INSTRUCTIONS TO FOLLOW –
Beginning with the line where "yellow jar: 0 -> 1" appears, retype every remaining line of the data below, both the first and last included.

((

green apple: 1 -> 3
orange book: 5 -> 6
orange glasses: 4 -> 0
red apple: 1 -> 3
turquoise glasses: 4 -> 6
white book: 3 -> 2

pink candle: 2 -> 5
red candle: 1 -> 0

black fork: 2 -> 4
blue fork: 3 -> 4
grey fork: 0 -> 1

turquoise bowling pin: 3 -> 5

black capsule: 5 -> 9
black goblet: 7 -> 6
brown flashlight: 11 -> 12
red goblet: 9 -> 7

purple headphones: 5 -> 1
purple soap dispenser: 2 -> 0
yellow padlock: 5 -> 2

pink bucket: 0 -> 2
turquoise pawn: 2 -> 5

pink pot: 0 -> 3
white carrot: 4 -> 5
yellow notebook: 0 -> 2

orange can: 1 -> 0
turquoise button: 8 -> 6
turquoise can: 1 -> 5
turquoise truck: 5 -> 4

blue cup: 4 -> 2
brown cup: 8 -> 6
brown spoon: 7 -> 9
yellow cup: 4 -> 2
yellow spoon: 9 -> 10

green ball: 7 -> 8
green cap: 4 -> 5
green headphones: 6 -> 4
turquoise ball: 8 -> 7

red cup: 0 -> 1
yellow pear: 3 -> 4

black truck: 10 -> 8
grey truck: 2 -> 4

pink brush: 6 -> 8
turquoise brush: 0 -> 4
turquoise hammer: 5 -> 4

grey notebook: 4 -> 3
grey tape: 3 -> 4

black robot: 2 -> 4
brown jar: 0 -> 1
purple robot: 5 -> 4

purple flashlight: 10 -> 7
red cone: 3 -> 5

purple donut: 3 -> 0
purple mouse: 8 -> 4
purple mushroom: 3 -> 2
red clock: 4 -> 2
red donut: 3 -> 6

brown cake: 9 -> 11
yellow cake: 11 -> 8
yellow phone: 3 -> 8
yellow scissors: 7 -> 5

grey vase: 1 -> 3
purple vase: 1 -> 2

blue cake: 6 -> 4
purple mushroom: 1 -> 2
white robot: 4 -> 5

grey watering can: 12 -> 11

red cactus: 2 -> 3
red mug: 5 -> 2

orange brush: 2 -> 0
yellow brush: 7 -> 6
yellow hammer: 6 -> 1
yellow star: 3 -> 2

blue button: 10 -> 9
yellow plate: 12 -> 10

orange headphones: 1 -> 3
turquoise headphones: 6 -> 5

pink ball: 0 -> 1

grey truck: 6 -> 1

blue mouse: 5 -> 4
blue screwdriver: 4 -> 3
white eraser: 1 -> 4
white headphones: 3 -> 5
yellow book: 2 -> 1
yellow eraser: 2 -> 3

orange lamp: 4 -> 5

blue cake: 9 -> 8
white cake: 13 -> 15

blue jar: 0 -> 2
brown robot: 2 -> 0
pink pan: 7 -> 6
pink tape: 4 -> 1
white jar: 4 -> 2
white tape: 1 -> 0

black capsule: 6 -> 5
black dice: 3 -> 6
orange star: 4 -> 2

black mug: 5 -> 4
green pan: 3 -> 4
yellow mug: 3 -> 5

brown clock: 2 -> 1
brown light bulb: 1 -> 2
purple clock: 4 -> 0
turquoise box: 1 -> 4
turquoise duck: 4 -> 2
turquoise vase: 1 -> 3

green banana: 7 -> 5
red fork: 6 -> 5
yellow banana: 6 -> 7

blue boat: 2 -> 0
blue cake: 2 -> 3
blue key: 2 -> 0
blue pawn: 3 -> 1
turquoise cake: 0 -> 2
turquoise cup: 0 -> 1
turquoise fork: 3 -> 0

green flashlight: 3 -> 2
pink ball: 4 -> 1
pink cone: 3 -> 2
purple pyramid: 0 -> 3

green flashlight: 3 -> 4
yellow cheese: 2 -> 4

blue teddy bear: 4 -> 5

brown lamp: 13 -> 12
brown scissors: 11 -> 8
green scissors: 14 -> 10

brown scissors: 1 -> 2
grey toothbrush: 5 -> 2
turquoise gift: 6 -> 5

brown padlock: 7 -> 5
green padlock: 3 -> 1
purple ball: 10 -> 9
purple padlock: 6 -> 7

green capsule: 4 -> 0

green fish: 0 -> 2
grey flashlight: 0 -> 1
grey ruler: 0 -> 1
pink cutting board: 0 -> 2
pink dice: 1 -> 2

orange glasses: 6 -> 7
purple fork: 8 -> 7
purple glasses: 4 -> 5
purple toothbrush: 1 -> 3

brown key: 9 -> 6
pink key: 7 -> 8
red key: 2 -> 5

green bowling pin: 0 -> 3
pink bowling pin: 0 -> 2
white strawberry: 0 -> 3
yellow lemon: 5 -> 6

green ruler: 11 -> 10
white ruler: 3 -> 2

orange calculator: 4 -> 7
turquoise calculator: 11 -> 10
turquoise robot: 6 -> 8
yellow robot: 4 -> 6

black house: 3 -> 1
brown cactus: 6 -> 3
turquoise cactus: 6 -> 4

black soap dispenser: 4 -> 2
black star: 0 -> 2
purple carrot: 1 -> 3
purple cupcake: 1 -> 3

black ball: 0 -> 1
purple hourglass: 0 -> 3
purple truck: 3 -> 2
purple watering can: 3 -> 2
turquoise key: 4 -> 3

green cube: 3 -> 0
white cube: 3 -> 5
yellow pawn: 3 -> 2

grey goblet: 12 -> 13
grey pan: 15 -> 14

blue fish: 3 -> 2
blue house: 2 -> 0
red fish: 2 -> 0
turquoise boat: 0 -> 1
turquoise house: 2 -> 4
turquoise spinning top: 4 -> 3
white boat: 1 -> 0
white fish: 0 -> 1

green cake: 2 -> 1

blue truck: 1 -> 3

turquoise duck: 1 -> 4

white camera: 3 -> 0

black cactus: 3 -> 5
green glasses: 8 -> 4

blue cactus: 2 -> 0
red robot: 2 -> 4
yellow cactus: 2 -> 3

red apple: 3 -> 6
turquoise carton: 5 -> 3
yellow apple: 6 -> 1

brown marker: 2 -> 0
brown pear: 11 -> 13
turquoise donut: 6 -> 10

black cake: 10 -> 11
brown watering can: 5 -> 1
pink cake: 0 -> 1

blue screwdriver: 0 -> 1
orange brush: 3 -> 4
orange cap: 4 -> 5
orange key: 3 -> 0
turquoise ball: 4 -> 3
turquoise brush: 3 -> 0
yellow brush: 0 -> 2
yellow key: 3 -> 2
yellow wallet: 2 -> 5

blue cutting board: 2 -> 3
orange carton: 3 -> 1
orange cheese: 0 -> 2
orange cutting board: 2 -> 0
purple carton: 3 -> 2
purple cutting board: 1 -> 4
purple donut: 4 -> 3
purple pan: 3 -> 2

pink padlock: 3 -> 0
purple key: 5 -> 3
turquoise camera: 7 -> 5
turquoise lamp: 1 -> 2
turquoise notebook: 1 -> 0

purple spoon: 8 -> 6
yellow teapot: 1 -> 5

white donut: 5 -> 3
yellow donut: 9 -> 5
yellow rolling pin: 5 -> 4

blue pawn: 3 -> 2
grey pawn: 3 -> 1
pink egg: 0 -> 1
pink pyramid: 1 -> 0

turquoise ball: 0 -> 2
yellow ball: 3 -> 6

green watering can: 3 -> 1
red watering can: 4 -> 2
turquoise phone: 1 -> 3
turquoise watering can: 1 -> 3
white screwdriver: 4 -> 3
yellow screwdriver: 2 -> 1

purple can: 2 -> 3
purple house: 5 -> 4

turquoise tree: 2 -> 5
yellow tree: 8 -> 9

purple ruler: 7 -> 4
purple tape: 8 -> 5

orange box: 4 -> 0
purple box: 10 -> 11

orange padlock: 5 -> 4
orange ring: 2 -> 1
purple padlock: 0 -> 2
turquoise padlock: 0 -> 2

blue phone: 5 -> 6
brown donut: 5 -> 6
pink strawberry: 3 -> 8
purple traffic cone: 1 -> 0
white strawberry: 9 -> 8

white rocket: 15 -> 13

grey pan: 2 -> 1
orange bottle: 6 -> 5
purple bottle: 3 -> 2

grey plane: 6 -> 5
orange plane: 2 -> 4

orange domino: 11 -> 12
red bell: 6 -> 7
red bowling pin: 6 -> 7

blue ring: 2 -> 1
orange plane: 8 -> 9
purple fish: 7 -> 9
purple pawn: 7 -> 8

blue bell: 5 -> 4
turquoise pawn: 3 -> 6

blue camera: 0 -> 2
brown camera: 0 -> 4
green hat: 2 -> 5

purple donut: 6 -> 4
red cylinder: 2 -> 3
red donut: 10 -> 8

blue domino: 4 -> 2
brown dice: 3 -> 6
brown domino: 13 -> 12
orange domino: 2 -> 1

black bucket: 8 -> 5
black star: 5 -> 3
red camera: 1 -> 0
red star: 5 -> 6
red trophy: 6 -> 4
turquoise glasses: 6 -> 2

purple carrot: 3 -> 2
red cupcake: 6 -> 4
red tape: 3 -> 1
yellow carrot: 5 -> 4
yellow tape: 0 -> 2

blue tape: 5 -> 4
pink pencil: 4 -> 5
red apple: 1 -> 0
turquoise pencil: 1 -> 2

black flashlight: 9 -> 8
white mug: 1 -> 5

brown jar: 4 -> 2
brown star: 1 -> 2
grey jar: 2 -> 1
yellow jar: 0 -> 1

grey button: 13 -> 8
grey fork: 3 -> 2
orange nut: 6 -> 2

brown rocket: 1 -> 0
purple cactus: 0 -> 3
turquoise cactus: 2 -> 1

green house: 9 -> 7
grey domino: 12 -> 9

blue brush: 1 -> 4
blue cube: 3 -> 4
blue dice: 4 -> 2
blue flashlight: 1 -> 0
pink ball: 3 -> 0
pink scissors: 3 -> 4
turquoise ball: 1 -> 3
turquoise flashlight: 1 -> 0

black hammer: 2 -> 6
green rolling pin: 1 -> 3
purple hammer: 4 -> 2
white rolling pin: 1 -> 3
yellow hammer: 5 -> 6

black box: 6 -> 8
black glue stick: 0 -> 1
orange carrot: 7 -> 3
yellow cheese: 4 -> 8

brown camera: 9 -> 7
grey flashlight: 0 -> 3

))

RESPONSE FOR THIS EXERCISE –
yellow jar: 0 -> 1

grey button: 13 -> 8
grey fork: 3 -> 2
orange nut: 6 -> 2

brown rocket: 1 -> 0
purple cactus: 0 -> 3
turquoise cactus: 2 -> 1

green house: 9 -> 7
grey domino: 12 -> 9

blue brush: 1 -> 4
blue cube: 3 -> 4
blue dice: 4 -> 2
blue flashlight: 1 -> 0
pink ball: 3 -> 0
pink scissors: 3 -> 4
turquoise ball: 1 -> 3
turquoise flashlight: 1 -> 0

black hammer: 2 -> 6
green rolling pin: 1 -> 3
purple hammer: 4 -> 2
white rolling pin: 1 -> 3
yellow hammer: 5 -> 6

black box: 6 -> 8
black glue stick: 0 -> 1
orange carrot: 7 -> 3
yellow cheese: 4 -> 8

brown camera: 9 -> 7
grey flashlight: 0 -> 3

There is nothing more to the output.